▸ WHAT YOU WILL DO
Please state how many lines of the records below contain the word "plus". Give the number and nothing else.

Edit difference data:
○ ○ ○ ○ ○ ○ ○

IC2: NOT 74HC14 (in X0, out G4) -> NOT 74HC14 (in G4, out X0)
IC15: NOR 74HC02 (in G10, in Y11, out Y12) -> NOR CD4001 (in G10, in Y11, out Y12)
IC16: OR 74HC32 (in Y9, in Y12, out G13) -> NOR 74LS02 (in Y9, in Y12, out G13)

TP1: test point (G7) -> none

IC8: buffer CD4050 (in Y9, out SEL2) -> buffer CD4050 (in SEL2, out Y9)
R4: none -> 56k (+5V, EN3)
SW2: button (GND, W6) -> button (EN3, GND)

○ ○ ○ ○ ○ ○ ○

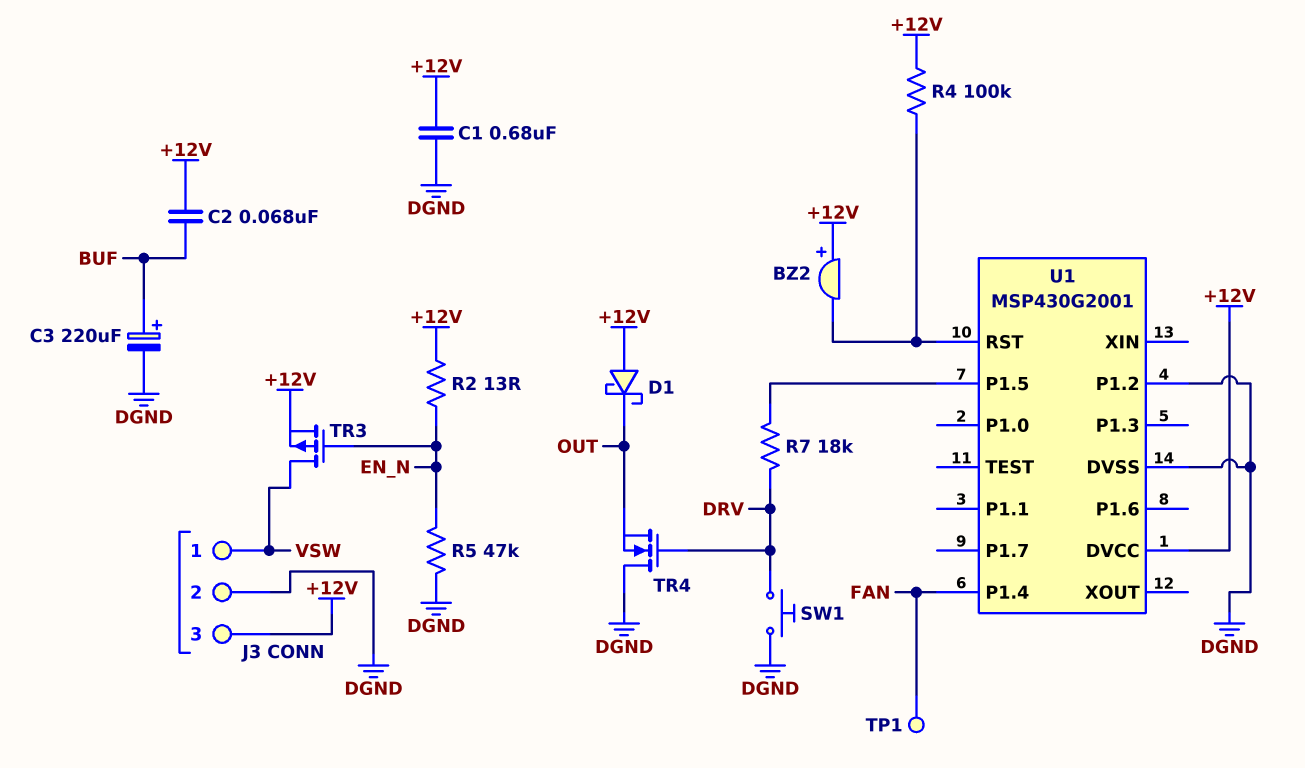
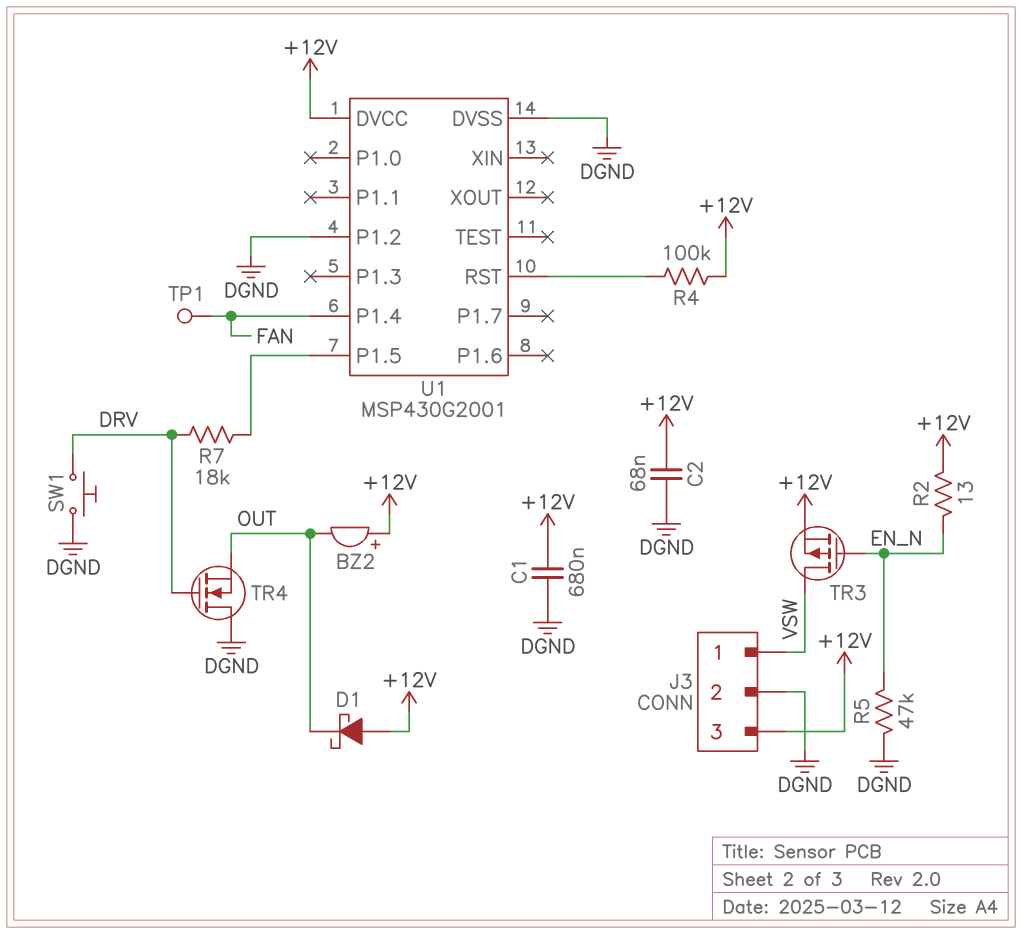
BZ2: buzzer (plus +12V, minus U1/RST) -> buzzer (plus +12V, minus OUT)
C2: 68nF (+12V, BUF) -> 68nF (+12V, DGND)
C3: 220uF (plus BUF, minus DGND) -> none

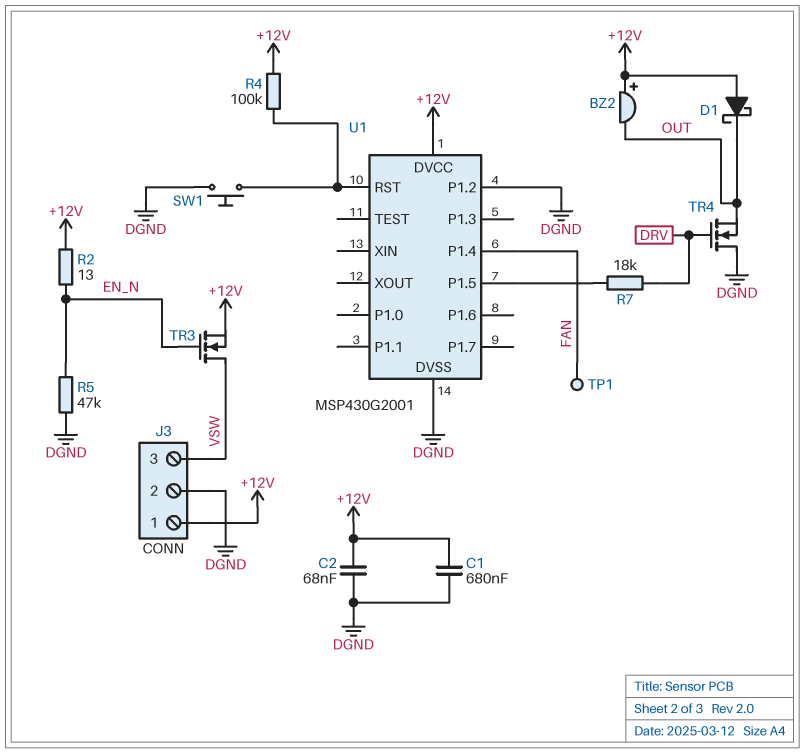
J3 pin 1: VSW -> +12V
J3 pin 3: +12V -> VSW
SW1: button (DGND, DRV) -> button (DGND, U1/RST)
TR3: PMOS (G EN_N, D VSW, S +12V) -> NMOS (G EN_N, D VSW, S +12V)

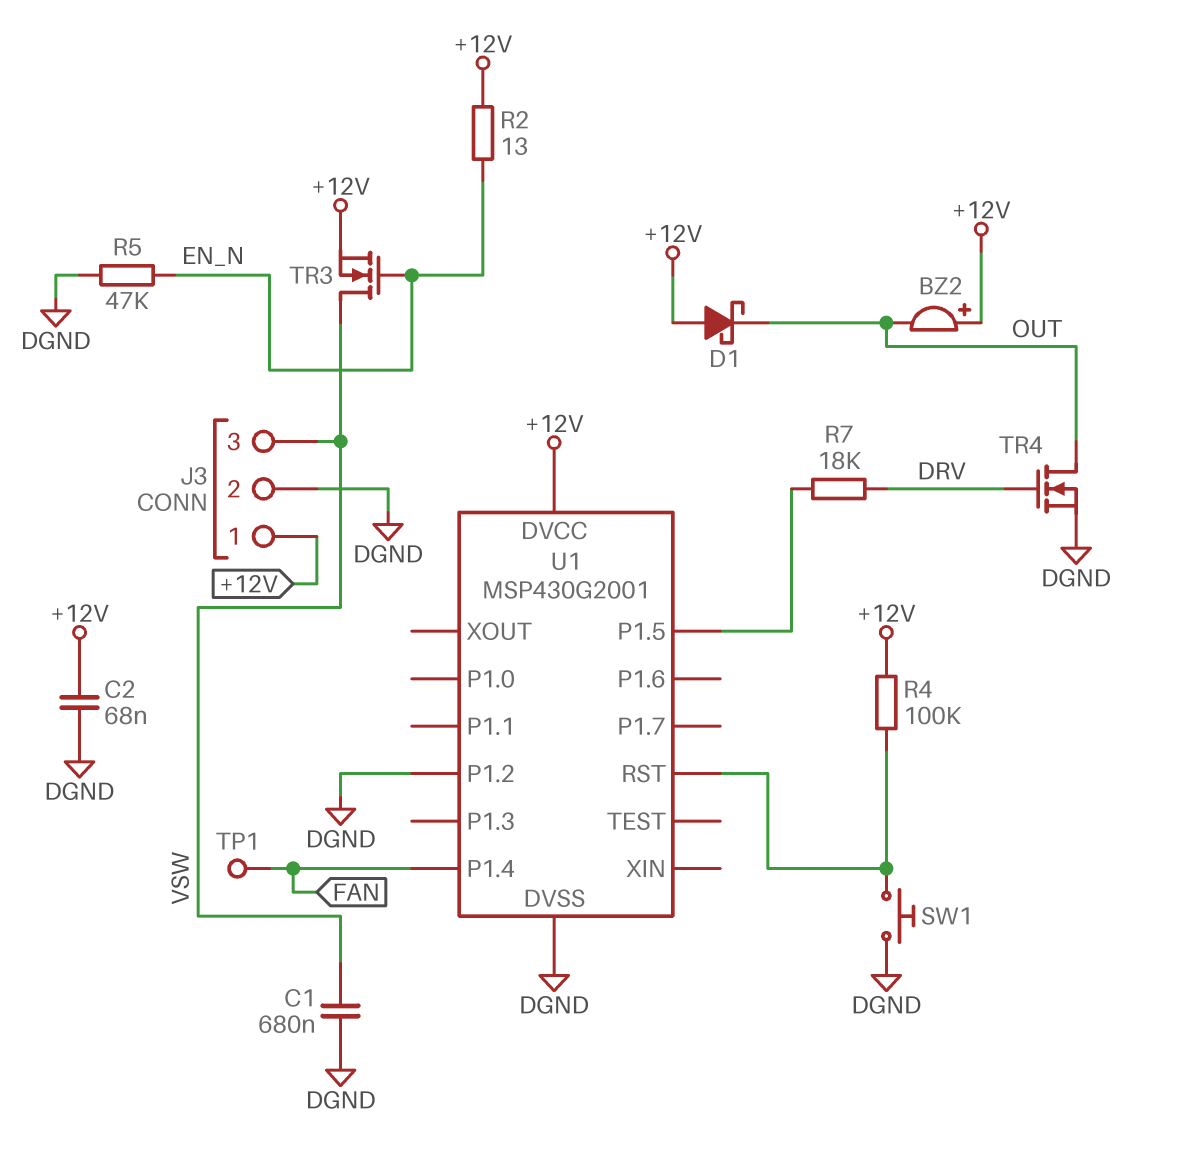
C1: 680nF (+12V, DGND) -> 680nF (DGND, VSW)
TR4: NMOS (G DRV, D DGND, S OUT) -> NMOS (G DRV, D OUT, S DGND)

○ ○ ○ ○ ○ ○ ○

▸ REPLY
2